**YOUR TASK:** Every line of the material is to be set down exactly as written.

**INPUT MATERIAL:**
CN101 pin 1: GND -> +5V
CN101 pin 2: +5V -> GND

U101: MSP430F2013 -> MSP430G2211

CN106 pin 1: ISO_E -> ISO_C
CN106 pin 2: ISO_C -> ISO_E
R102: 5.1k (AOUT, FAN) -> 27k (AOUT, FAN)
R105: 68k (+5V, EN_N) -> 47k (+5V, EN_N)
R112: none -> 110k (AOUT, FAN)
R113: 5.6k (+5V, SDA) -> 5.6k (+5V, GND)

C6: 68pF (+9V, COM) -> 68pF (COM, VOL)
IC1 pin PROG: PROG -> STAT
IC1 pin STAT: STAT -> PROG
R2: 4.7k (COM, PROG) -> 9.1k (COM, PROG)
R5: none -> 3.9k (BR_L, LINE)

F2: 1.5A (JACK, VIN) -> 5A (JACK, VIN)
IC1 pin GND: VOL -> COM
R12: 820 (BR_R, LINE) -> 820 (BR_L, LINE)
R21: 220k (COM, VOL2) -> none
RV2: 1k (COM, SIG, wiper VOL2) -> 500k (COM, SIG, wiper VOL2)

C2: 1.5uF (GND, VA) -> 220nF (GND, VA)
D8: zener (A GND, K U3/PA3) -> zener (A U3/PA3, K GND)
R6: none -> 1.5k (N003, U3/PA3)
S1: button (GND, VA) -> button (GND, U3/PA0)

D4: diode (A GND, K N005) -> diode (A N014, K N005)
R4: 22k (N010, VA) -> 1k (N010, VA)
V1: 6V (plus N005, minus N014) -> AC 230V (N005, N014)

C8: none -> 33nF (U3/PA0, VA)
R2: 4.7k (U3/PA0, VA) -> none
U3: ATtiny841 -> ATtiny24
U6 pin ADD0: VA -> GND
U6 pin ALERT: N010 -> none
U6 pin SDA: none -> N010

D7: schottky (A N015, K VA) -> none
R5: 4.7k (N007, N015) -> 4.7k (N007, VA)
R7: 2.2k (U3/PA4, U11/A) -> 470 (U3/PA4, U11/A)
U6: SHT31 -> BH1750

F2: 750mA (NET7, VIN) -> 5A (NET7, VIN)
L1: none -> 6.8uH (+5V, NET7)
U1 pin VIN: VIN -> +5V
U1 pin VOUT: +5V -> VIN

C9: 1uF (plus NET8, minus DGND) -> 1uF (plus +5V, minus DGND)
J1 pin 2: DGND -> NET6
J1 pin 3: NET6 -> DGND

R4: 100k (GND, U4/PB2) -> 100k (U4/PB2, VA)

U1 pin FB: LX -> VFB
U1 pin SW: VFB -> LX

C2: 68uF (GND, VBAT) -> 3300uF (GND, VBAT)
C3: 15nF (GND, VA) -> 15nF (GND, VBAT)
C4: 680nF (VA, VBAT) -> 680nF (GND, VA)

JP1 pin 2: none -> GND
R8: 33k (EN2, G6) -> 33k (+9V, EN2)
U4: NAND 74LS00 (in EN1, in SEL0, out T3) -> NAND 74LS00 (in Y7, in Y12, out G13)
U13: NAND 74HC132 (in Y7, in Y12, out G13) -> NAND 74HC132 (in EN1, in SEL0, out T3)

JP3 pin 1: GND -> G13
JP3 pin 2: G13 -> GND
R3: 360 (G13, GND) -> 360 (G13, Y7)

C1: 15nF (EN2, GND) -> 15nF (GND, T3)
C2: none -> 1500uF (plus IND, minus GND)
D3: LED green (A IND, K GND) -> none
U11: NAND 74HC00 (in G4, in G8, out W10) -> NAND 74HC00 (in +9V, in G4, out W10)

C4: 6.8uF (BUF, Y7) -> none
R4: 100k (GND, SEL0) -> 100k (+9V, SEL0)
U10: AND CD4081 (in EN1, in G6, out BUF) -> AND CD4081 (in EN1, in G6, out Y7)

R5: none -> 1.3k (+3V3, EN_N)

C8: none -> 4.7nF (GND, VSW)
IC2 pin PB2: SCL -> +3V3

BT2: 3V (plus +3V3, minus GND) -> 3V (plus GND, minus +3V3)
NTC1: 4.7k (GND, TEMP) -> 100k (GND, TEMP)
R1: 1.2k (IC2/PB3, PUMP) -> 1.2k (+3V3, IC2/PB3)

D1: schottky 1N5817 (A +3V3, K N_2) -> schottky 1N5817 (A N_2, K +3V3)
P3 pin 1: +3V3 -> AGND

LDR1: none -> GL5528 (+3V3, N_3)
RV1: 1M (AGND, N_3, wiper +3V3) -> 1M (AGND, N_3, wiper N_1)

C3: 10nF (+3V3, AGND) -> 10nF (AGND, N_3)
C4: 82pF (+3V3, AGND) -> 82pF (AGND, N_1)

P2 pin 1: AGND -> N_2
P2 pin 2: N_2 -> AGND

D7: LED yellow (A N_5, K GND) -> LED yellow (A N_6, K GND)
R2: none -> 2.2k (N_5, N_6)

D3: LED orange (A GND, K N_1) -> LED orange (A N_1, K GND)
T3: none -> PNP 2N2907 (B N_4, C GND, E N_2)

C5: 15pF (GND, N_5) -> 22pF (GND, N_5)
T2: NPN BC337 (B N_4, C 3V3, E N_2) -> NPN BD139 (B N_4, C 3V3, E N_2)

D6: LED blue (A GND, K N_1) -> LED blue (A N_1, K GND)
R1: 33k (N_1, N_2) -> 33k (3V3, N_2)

**REPLY:**
CN101 pin 1: GND -> +5V
CN101 pin 2: +5V -> GND

U101: MSP430F2013 -> MSP430G2211

CN106 pin 1: ISO_E -> ISO_C
CN106 pin 2: ISO_C -> ISO_E
R102: 5.1k (AOUT, FAN) -> 27k (AOUT, FAN)
R105: 68k (+5V, EN_N) -> 47k (+5V, EN_N)
R112: none -> 110k (AOUT, FAN)
R113: 5.6k (+5V, SDA) -> 5.6k (+5V, GND)

C6: 68pF (+9V, COM) -> 68pF (COM, VOL)
IC1 pin PROG: PROG -> STAT
IC1 pin STAT: STAT -> PROG
R2: 4.7k (COM, PROG) -> 9.1k (COM, PROG)
R5: none -> 3.9k (BR_L, LINE)

F2: 1.5A (JACK, VIN) -> 5A (JACK, VIN)
IC1 pin GND: VOL -> COM
R12: 820 (BR_R, LINE) -> 820 (BR_L, LINE)
R21: 220k (COM, VOL2) -> none
RV2: 1k (COM, SIG, wiper VOL2) -> 500k (COM, SIG, wiper VOL2)

C2: 1.5uF (GND, VA) -> 220nF (GND, VA)
D8: zener (A GND, K U3/PA3) -> zener (A U3/PA3, K GND)
R6: none -> 1.5k (N003, U3/PA3)
S1: button (GND, VA) -> button (GND, U3/PA0)

D4: diode (A GND, K N005) -> diode (A N014, K N005)
R4: 22k (N010, VA) -> 1k (N010, VA)
V1: 6V (plus N005, minus N014) -> AC 230V (N005, N014)

C8: none -> 33nF (U3/PA0, VA)
R2: 4.7k (U3/PA0, VA) -> none
U3: ATtiny841 -> ATtiny24
U6 pin ADD0: VA -> GND
U6 pin ALERT: N010 -> none
U6 pin SDA: none -> N010

D7: schottky (A N015, K VA) -> none
R5: 4.7k (N007, N015) -> 4.7k (N007, VA)
R7: 2.2k (U3/PA4, U11/A) -> 470 (U3/PA4, U11/A)
U6: SHT31 -> BH1750

F2: 750mA (NET7, VIN) -> 5A (NET7, VIN)
L1: none -> 6.8uH (+5V, NET7)
U1 pin VIN: VIN -> +5V
U1 pin VOUT: +5V -> VIN

C9: 1uF (plus NET8, minus DGND) -> 1uF (plus +5V, minus DGND)
J1 pin 2: DGND -> NET6
J1 pin 3: NET6 -> DGND

R4: 100k (GND, U4/PB2) -> 100k (U4/PB2, VA)

U1 pin FB: LX -> VFB
U1 pin SW: VFB -> LX

C2: 68uF (GND, VBAT) -> 3300uF (GND, VBAT)
C3: 15nF (GND, VA) -> 15nF (GND, VBAT)
C4: 680nF (VA, VBAT) -> 680nF (GND, VA)

JP1 pin 2: none -> GND
R8: 33k (EN2, G6) -> 33k (+9V, EN2)
U4: NAND 74LS00 (in EN1, in SEL0, out T3) -> NAND 74LS00 (in Y7, in Y12, out G13)
U13: NAND 74HC132 (in Y7, in Y12, out G13) -> NAND 74HC132 (in EN1, in SEL0, out T3)

JP3 pin 1: GND -> G13
JP3 pin 2: G13 -> GND
R3: 360 (G13, GND) -> 360 (G13, Y7)

C1: 15nF (EN2, GND) -> 15nF (GND, T3)
C2: none -> 1500uF (plus IND, minus GND)
D3: LED green (A IND, K GND) -> none
U11: NAND 74HC00 (in G4, in G8, out W10) -> NAND 74HC00 (in +9V, in G4, out W10)

C4: 6.8uF (BUF, Y7) -> none
R4: 100k (GND, SEL0) -> 100k (+9V, SEL0)
U10: AND CD4081 (in EN1, in G6, out BUF) -> AND CD4081 (in EN1, in G6, out Y7)

R5: none -> 1.3k (+3V3, EN_N)

C8: none -> 4.7nF (GND, VSW)
IC2 pin PB2: SCL -> +3V3

BT2: 3V (plus +3V3, minus GND) -> 3V (plus GND, minus +3V3)
NTC1: 4.7k (GND, TEMP) -> 100k (GND, TEMP)
R1: 1.2k (IC2/PB3, PUMP) -> 1.2k (+3V3, IC2/PB3)

D1: schottky 1N5817 (A +3V3, K N_2) -> schottky 1N5817 (A N_2, K +3V3)
P3 pin 1: +3V3 -> AGND

LDR1: none -> GL5528 (+3V3, N_3)
RV1: 1M (AGND, N_3, wiper +3V3) -> 1M (AGND, N_3, wiper N_1)

C3: 10nF (+3V3, AGND) -> 10nF (AGND, N_3)
C4: 82pF (+3V3, AGND) -> 82pF (AGND, N_1)

P2 pin 1: AGND -> N_2
P2 pin 2: N_2 -> AGND

D7: LED yellow (A N_5, K GND) -> LED yellow (A N_6, K GND)
R2: none -> 2.2k (N_5, N_6)

D3: LED orange (A GND, K N_1) -> LED orange (A N_1, K GND)
T3: none -> PNP 2N2907 (B N_4, C GND, E N_2)

C5: 15pF (GND, N_5) -> 22pF (GND, N_5)
T2: NPN BC337 (B N_4, C 3V3, E N_2) -> NPN BD139 (B N_4, C 3V3, E N_2)

D6: LED blue (A GND, K N_1) -> LED blue (A N_1, K GND)
R1: 33k (N_1, N_2) -> 33k (3V3, N_2)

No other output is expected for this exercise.